[MATERIAL PROVIDED]:
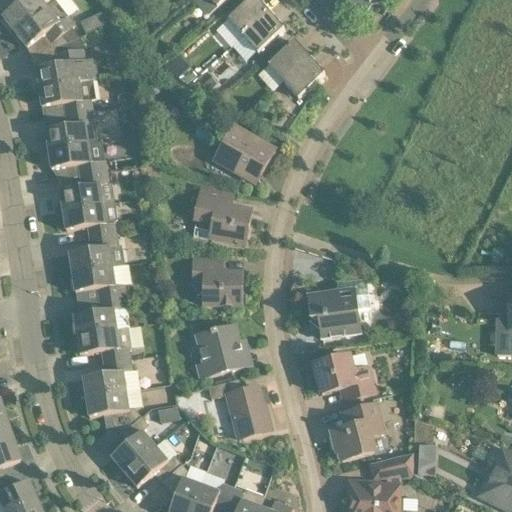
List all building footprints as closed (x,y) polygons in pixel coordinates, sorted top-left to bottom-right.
[(52,0),(15,0),(21,7),(3,20),(15,36),(56,5),(52,0)] [(197,0),(194,3),(209,20),(231,0),(197,0)] [(244,40),(270,17),(255,0),(229,24),(244,40)] [(383,0),(351,0),(349,5),(366,16),(372,5),(376,8),(380,2),(381,3),(383,0)] [(55,52),(81,42),(72,32),(76,29),(56,5),(15,36),(28,52),(45,39),(52,48),(55,52)] [(124,21),(130,16),(124,9),(118,14),(124,21)] [(113,26),(108,14),(102,16),(99,24),(101,30),(113,26)] [(270,17),(244,40),(259,57),(285,34),(270,17)] [(81,42),(55,52),(56,54),(59,69),(37,72),(40,92),(79,86),(89,85),(98,83),(96,62),(85,64),(84,54),(83,54),(81,42)] [(284,86),(310,63),(295,46),(269,69),(284,86)] [(162,73),(187,89),(198,79),(179,58),(162,73)] [(310,63),(284,86),(299,103),(325,79),(310,63)] [(217,86),(207,75),(198,83),(207,94),(217,86)] [(160,93),(152,81),(143,88),(151,99),(160,93)] [(81,97),(79,86),(40,92),(43,112),(65,109),(66,120),(93,116),(93,107),(92,104),(82,105),(81,97)] [(132,109),(130,97),(124,98),(119,105),(120,111),(132,109)] [(46,134),(49,154),(89,148),(97,147),(94,127),(95,127),(93,116),(66,120),(68,131),(46,134)] [(275,155),(233,130),(214,163),(256,188),(275,155)] [(106,165),(92,168),(89,148),(49,154),(52,174),(79,170),(81,181),(108,176),(106,165)] [(110,188),(108,176),(81,181),(83,192),(61,195),(64,215),(103,209),(100,189),(110,188)] [(234,201),(200,194),(194,226),(196,226),(194,239),(245,250),(252,216),(232,212),(234,201)] [(89,232),(90,243),(118,238),(116,227),(114,227),(106,229),(103,209),(64,215),(67,235),(89,232)] [(73,277),(112,271),(109,251),(119,250),(118,238),(90,243),(92,254),(70,257),(73,277)] [(223,265),(194,264),(193,291),(204,291),(203,310),(242,310),(243,278),(223,278),(223,265)] [(98,294),(100,305),(127,300),(125,289),(115,290),(112,271),(73,277),(76,297),(98,294)] [(338,286),(339,297),(318,299),(319,306),(310,307),(312,326),(320,325),(322,342),(361,337),(358,313),(370,311),(367,282),(338,286)] [(77,340),(118,334),(115,314),(129,312),(127,300),(100,305),(101,316),(74,320),(77,340)] [(240,347),(236,331),(196,341),(202,368),(196,369),(200,383),(253,369),(247,345),(240,347)] [(103,356),(104,367),(132,363),(127,332),(118,334),(77,340),(80,360),(103,356)] [(356,374),(352,360),(315,369),(322,398),(351,391),(354,403),(378,397),(371,370),(356,374)] [(133,375),(132,363),(104,367),(106,379),(84,382),(87,402),(126,396),(123,376),(133,375)] [(216,389),(209,391),(211,403),(225,399),(237,444),(272,435),(268,418),(265,418),(258,391),(242,395),(239,383),(216,389)] [(113,429),(121,438),(142,422),(133,411),(128,412),(126,396),(87,402),(90,422),(112,418),(113,429)] [(387,439),(379,408),(351,416),(354,430),(332,436),(337,457),(340,456),(342,465),(377,456),(374,442),(387,439)] [(178,410),(158,414),(161,427),(180,424),(178,410)] [(125,477),(156,450),(143,435),(149,430),(142,422),(121,438),(129,447),(112,461),(125,477)] [(0,448),(12,445),(5,424),(0,425),(0,448)] [(0,484),(3,483),(0,473),(0,472),(19,466),(12,445),(0,448),(0,484)] [(169,465),(156,450),(125,477),(138,492),(155,478),(162,486),(182,469),(174,460),(169,465)] [(511,511),(511,459),(503,455),(481,500),(505,511),(511,511)] [(179,456),(177,457),(175,459),(183,468),(191,461),(187,457),(179,456)] [(413,458),(389,464),(370,469),(374,483),(388,483),(388,489),(350,488),(349,511),(402,511),(402,502),(402,482),(412,483),(413,458)] [(193,511),(202,489),(186,483),(188,476),(182,469),(162,486),(172,498),(177,500),(171,511),(193,511)] [(436,472),(419,471),(419,479),(436,480),(436,472)] [(276,473),(273,481),(278,483),(282,481),(284,475),(276,473)] [(0,511),(20,511),(35,505),(26,485),(7,494),(3,483),(0,484),(0,511)] [(226,511),(234,491),(223,487),(220,496),(202,489),(193,511),(226,511)] [(260,511),(261,511),(259,510),(263,500),(246,493),(245,495),(234,491),(226,511),(260,511)]
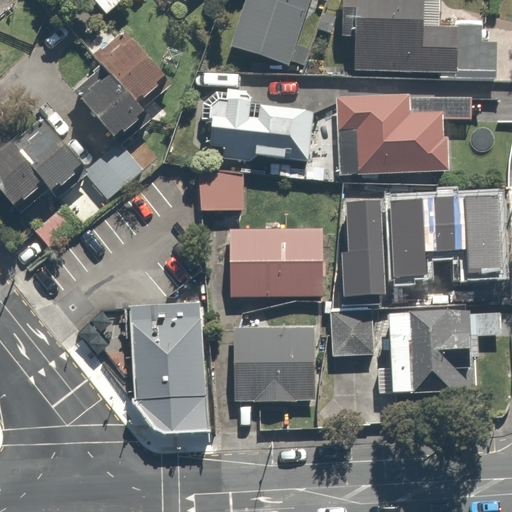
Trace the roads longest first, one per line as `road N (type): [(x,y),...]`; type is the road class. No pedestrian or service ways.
road 1 (secondary): [(71,486),(244,480),(299,496)]
road 2 (secondary): [(511,485),(299,496)]
road 3 (residential): [(71,486),(70,439),(0,343)]
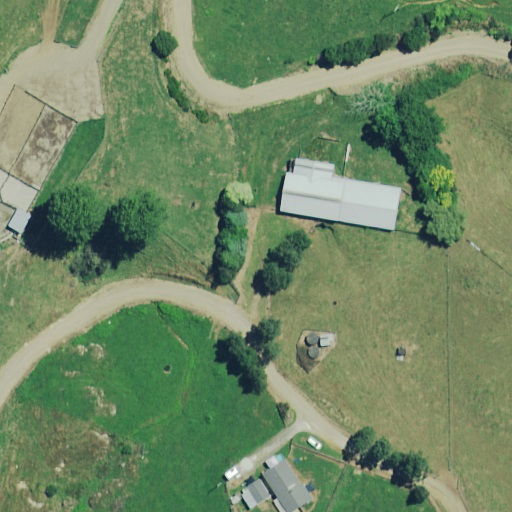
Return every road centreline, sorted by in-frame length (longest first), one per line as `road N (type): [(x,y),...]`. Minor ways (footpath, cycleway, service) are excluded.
road 1 (track): [(453,511),(432,487),(326,435),(271,376),(243,326),(186,296),(152,290),(72,318),(0,388)]
road 2 (unclassified): [(511,57),(460,48),(231,99),(185,66),(177,0)]
road 3 (track): [(343,77),(344,101),(334,117),(280,151),(265,182),(253,304),(243,326)]
road 4 (track): [(0,90),(17,74),(78,64),(116,0)]
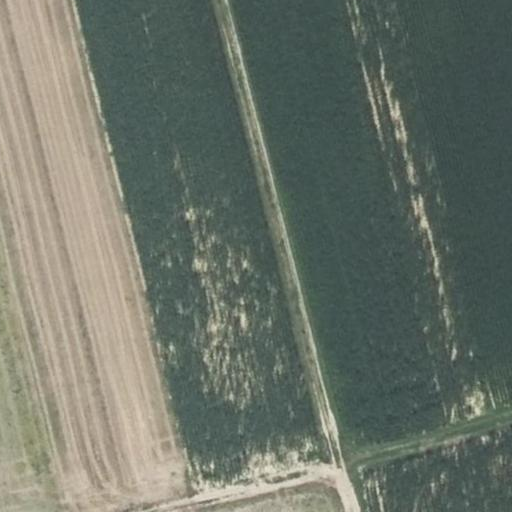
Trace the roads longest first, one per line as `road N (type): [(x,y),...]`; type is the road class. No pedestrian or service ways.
road 1 (track): [(222,0),(341,469)]
road 2 (track): [(146,511),(341,469),(351,511)]
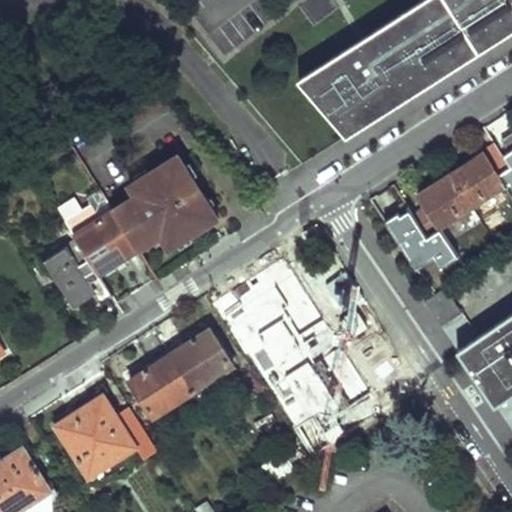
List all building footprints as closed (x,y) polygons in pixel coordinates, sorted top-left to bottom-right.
[(359,40),(300,78),(316,96),(327,89),(335,103),(326,107),(350,133),(511,30),(511,0),(422,0),(365,36),(379,58),(373,62),(359,40)] [(148,79),(107,106),(122,129),(166,100),(148,79)] [(36,172),(75,147),(66,134),(27,158),(36,172)] [(450,173),(471,205),(511,179),(511,167),(504,156),(497,144),(450,173)] [(180,154),(152,172),(139,179),(132,184),(138,196),(115,211),(140,249),(154,241),(164,235),(167,241),(171,248),(179,243),(191,236),(220,217),(212,206),(209,200),(201,188),(194,177),(186,165),(180,154)] [(192,161),(186,165),(194,177),(201,188),(209,183),(202,171),(200,172),(192,161)] [(136,175),(139,179),(152,172),(149,168),(136,175)] [(417,194),(424,205),(415,211),(429,233),(438,226),(471,205),(450,173),(417,194)] [(2,174),(0,175),(0,190),(9,185),(2,174)] [(217,196),(209,200),(212,206),(220,201),(217,196)] [(455,253),(438,226),(429,233),(415,211),(408,200),(384,215),(414,264),(432,253),(439,263),(455,253)] [(80,241),(102,274),(140,249),(115,211),(77,235),(80,241)] [(164,235),(154,241),(158,247),(167,241),(164,235)] [(194,241),(191,236),(179,243),(183,248),(194,241)] [(51,260),(81,306),(97,295),(102,303),(115,295),(102,274),(80,241),(51,260)] [(421,299),(438,324),(484,294),(473,278),(467,268),(421,299)] [(244,306),(251,316),(243,321),(255,341),(310,306),(291,277),(244,306)] [(324,303),(350,342),(358,344),(370,362),(386,352),(371,330),(343,290),(324,303)] [(511,308),(454,348),(487,396),(511,379),(511,308)] [(170,353),(195,391),(235,367),(210,328),(170,353)] [(129,379),(153,418),(195,391),(170,353),(129,379)] [(57,425),(91,475),(137,446),(105,395),(57,425)] [(0,461),(0,510),(1,511),(21,511),(52,490),(24,446),(0,461)] [(267,482),(293,473),(286,451),(260,460),(267,482)] [(207,503),(196,511),(212,511),(213,511),(207,503)]
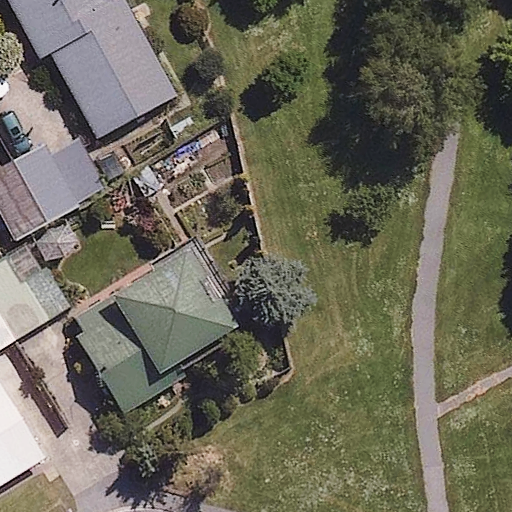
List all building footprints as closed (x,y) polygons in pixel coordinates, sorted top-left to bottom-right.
[(8,0),(37,54),(52,46),(101,136),(178,94),(127,0),(8,0)] [(15,94),(0,106),(0,124),(18,145),(41,125),(15,94)] [(70,123),(0,163),(0,205),(16,232),(104,180),(70,123)] [(29,243),(0,260),(0,343),(65,304),(29,243)] [(77,317),(131,406),(164,386),(155,372),(243,318),(198,244),(77,317)] [(0,484),(43,460),(0,385),(0,484)]
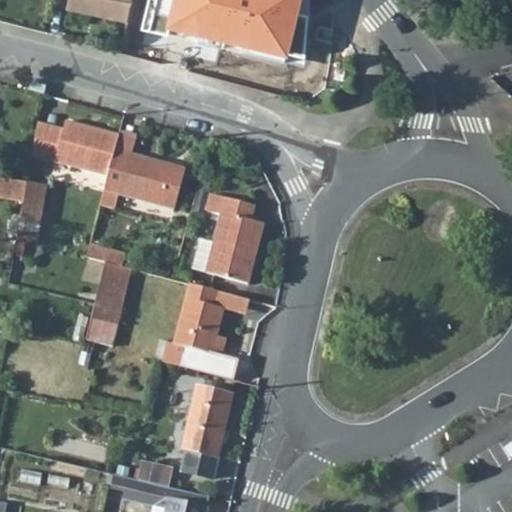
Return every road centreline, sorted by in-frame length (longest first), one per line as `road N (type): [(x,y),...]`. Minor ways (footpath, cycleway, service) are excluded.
road 1 (residential): [(213,105),(0,50)]
road 2 (residential): [(213,105),(277,156),(309,213),(316,247)]
road 3 (residential): [(368,173),(326,158),(268,120),(213,105)]
road 4 (tertiary): [(363,440),(511,360)]
road 5 (tertiary): [(316,247),(285,397)]
road 6 (tertiary): [(497,177),(463,98),(430,66)]
road 7 (tertiary): [(257,511),(298,473),(363,440)]
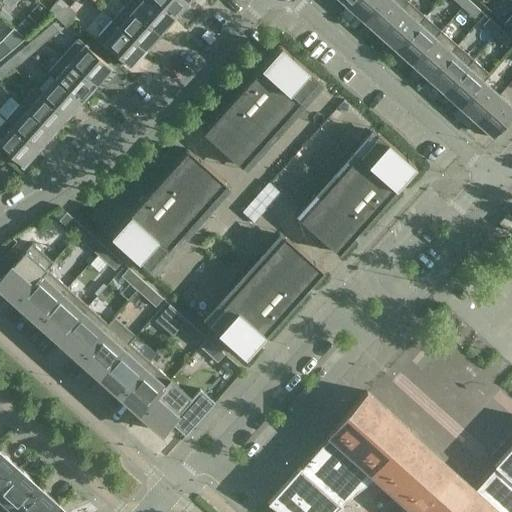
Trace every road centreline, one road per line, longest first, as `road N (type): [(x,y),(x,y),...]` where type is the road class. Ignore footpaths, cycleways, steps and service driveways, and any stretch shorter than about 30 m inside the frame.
road 1 (residential): [(0,222),(132,128),(264,0)]
road 2 (residential): [(498,170),(477,165),(292,0)]
road 3 (residential): [(168,489),(0,336)]
road 4 (residential): [(0,401),(125,511)]
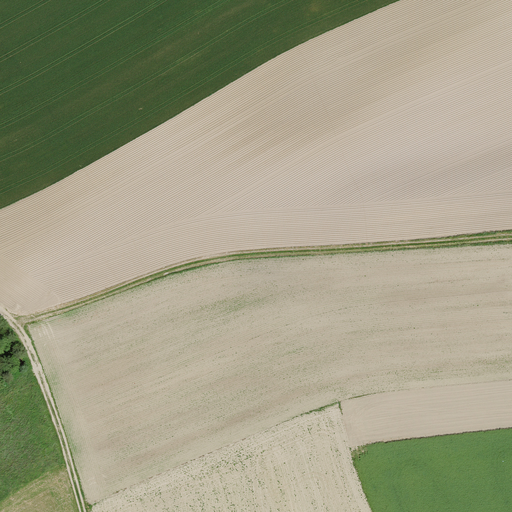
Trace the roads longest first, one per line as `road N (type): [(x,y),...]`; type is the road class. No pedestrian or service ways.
road 1 (track): [(511,237),(229,256),(59,309),(1,315)]
road 2 (track): [(82,511),(32,357),(0,315)]
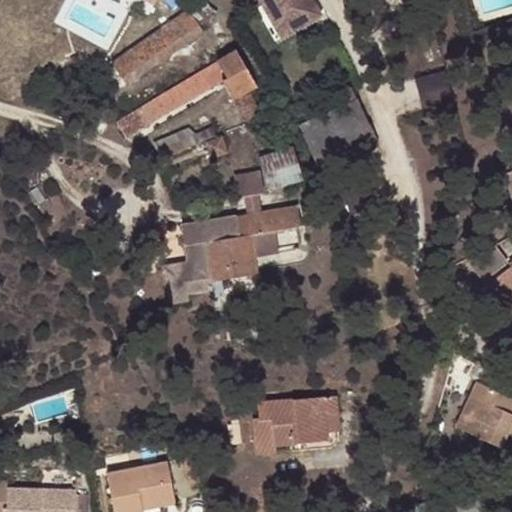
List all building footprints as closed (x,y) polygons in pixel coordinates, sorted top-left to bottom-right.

[SET PROBLEM]: Rewrite the rows from the line with "Trace every road" through the end of the rows, changing "road class" to "road category" and keeping everything else the same. Omit the pictures.

[RESULT FOR THIS EXERCISE]:
Trace every road centreline, one road per line, longest first, as `road N (type): [(x,y),(x,y),...]` where type is the road category. Ignore footpaths, cycleways, steps and service driveways, and any stretch shorter than about 30 m inside the frame.
road 1 (residential): [(0,222),(132,128),(264,0)]
road 2 (residential): [(498,170),(477,165),(292,0)]
road 3 (residential): [(168,489),(0,336)]
road 4 (residential): [(0,401),(125,511)]
Trace the roads longest first, one per line as `road N (type): [(x,y),...]`; type is the road category. No pedestrian or service ways.
road 1 (track): [(511,237),(229,256),(59,309),(1,315)]
road 2 (track): [(82,511),(32,357),(0,315)]
List all building footprints as closed (x,y) polygons in pixel coordinates, sorted top-left to bottom-right.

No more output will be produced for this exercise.